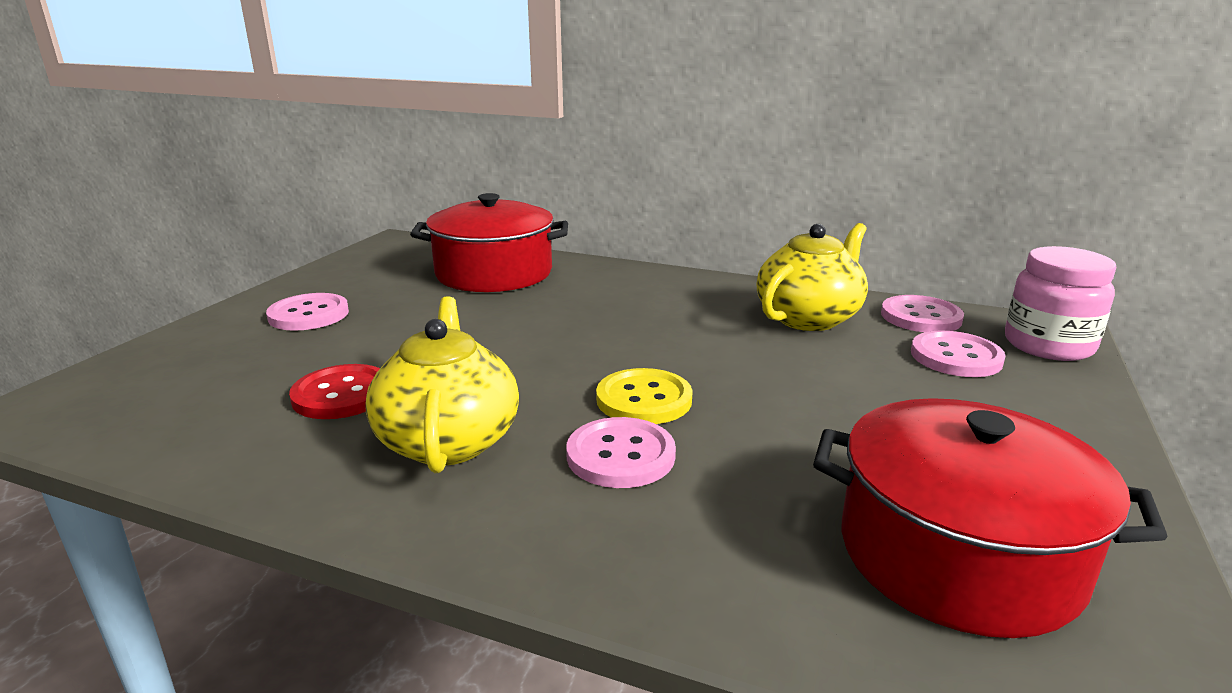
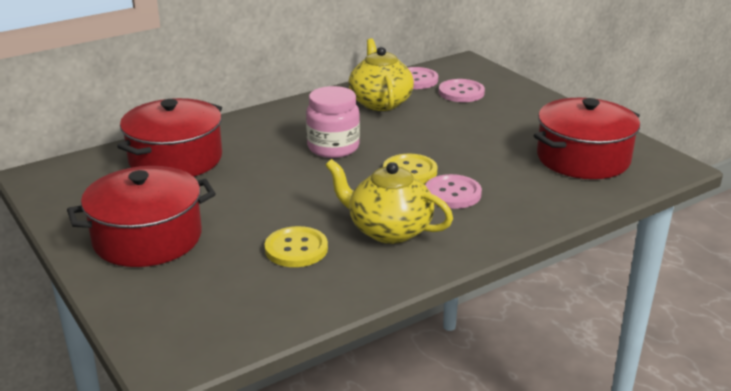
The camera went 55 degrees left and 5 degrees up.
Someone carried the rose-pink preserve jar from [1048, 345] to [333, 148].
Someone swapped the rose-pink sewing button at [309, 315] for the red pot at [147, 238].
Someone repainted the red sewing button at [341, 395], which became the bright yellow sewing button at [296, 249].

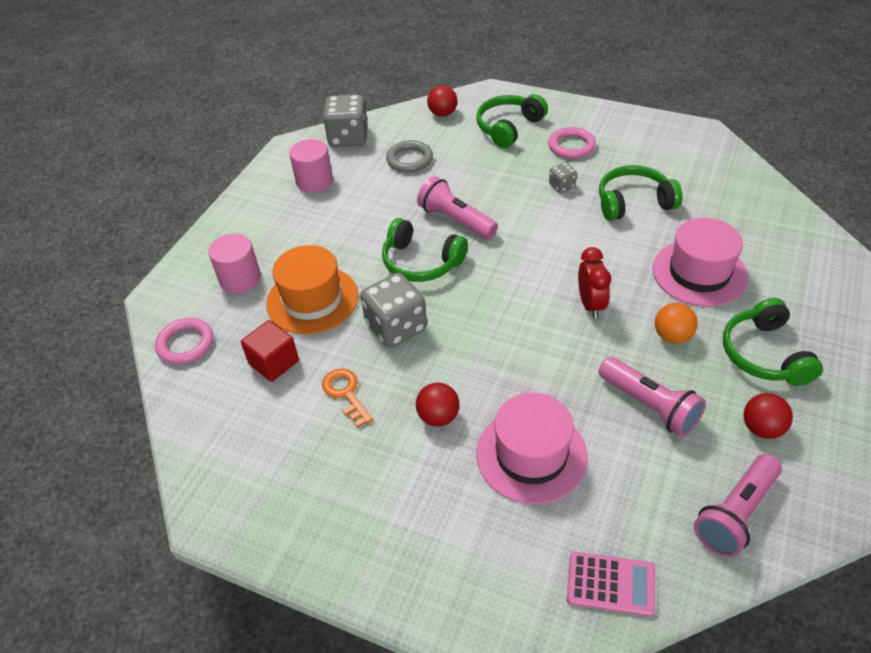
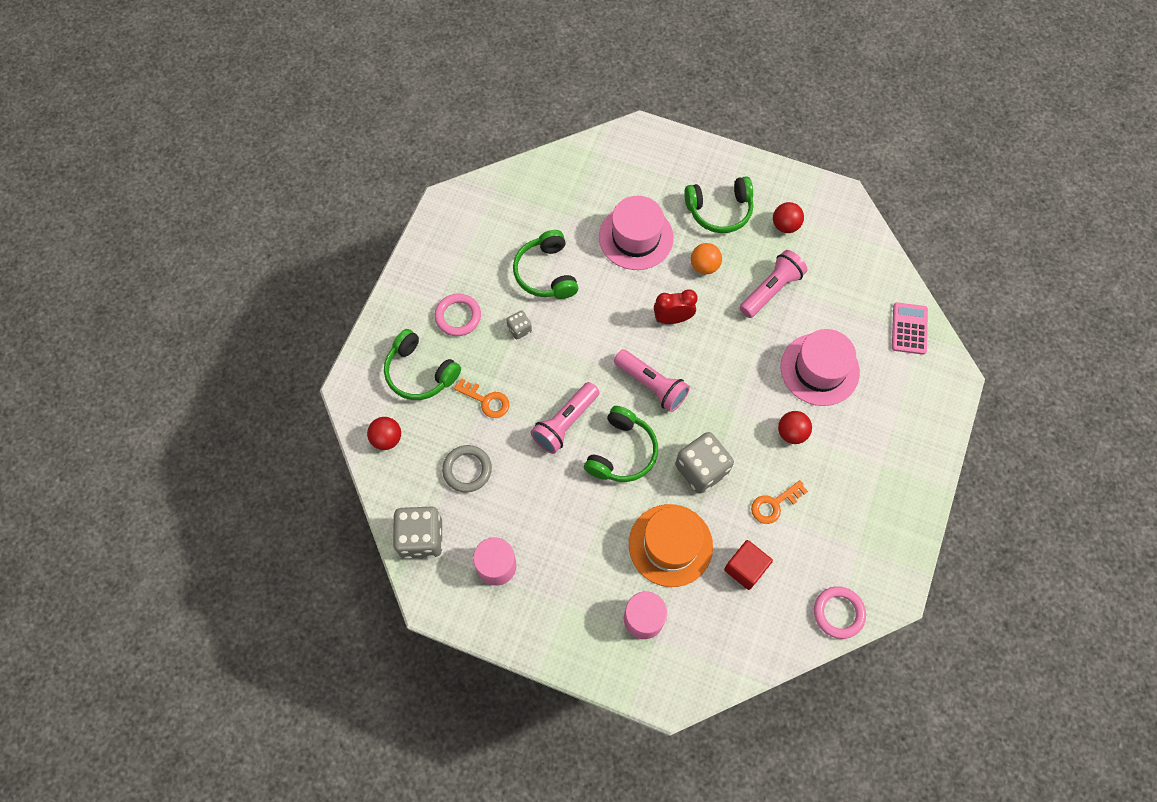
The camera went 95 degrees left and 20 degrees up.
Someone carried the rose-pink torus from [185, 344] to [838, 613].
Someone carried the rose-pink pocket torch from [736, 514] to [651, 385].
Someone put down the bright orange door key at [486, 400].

▬▬▬▬▬▬▬▬▬▬

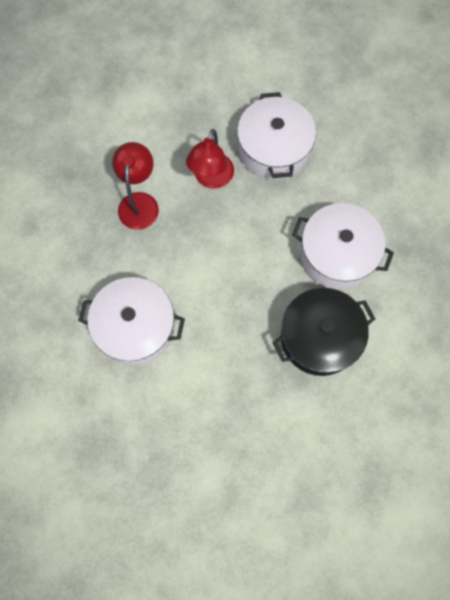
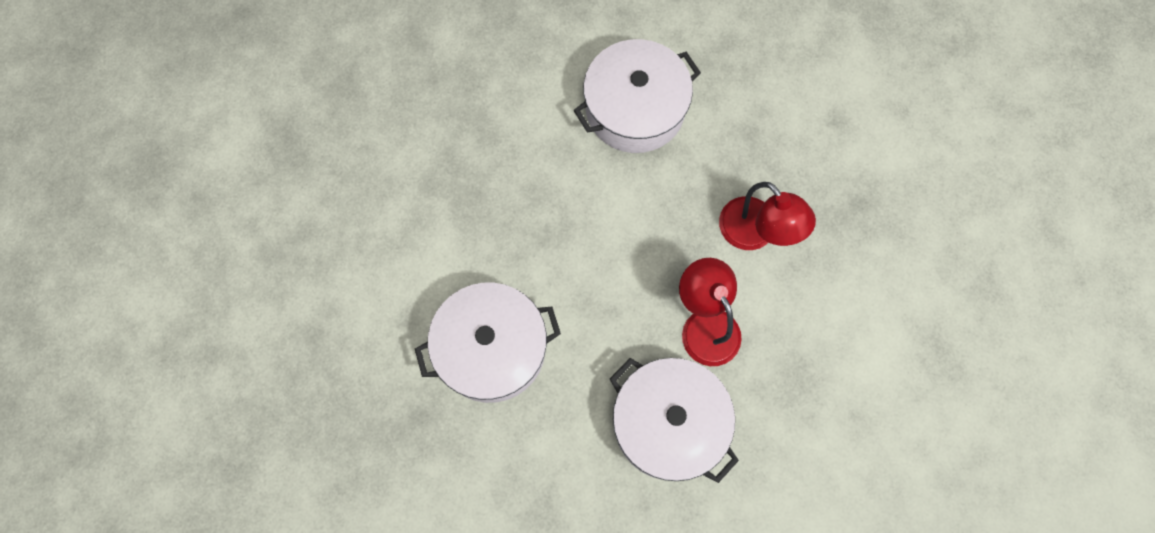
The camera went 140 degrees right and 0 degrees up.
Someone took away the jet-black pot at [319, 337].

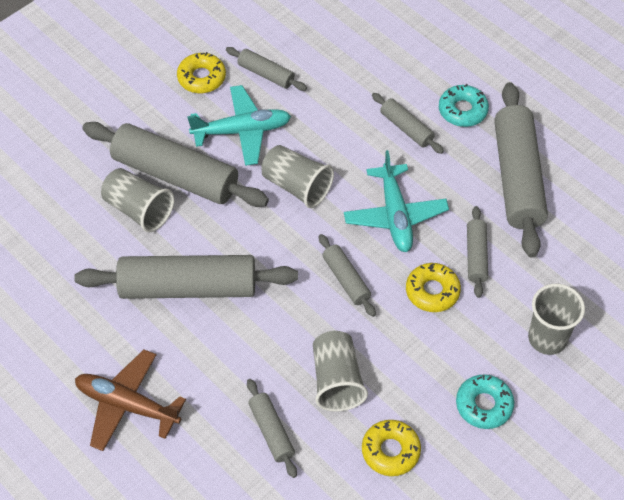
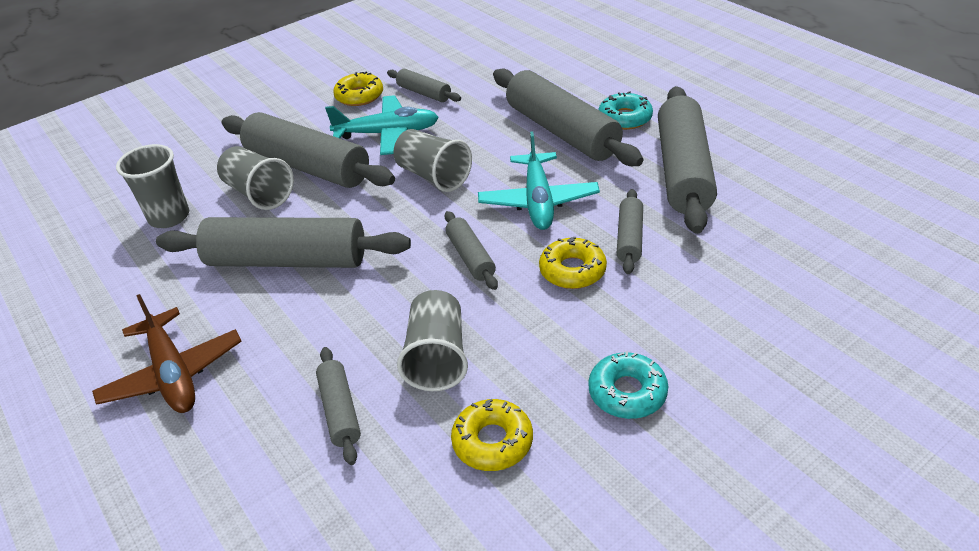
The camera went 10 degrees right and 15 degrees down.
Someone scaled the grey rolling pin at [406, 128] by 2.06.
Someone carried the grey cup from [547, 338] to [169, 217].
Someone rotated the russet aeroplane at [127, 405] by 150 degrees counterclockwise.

▬▬▬▬▬▬▬▬▬▬

Exercise brief. Restate word for word the lines of the data above, starting at the line containing "The camera went 55" and ending at the line containing "Someone swapped the", both included, and nothing more.

Written answer.
The camera went 55 degrees left and 5 degrees up.
Someone carried the rose-pink preserve jar from [1048, 345] to [333, 148].
Someone swapped the rose-pink sewing button at [309, 315] for the red pot at [147, 238].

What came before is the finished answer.